**Record extracts**.

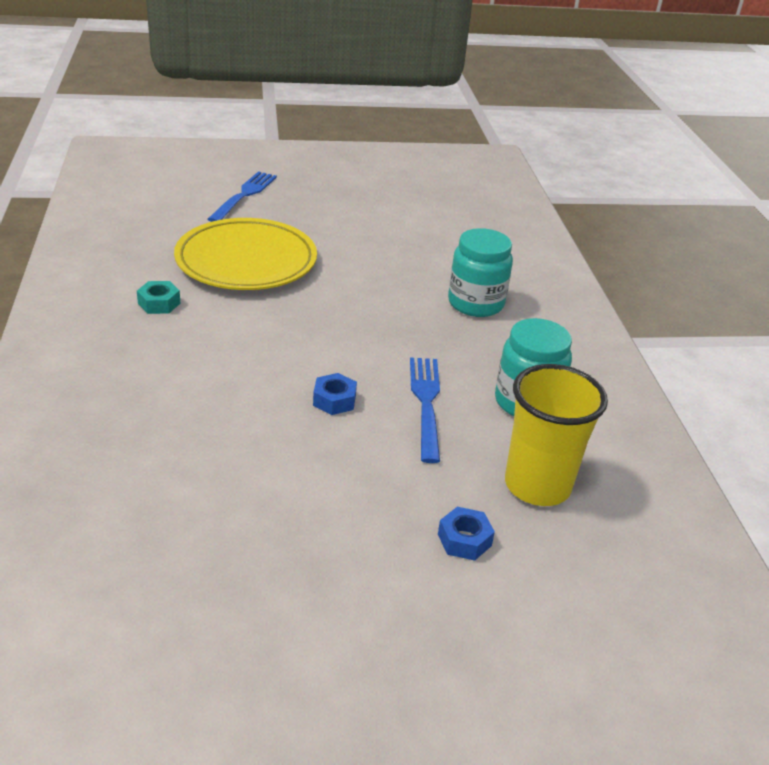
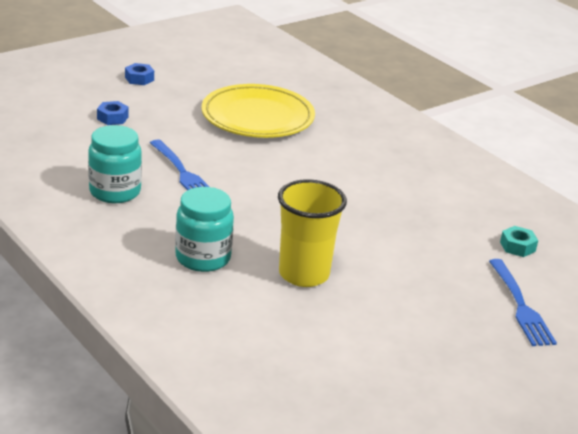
camera: 150 degrees right, 5 degrees down
(159, 303) = (421, 182): turquoise nut -> turquoise nut (517, 246)
(246, 261) = (417, 234): yellow plate -> yellow plate (257, 117)
(334, 400) = (240, 159): blue nut -> blue nut (139, 79)
(537, 485) = (84, 149): yellow cup -> yellow cup (304, 274)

**Action item**.
The answer should consist only of the lines from the line containing "(334, 400) = (240, 159): blue" through the final line of the listing above, reproduced exactly.

**Solved problem**.
(334, 400) = (240, 159): blue nut -> blue nut (139, 79)
(537, 485) = (84, 149): yellow cup -> yellow cup (304, 274)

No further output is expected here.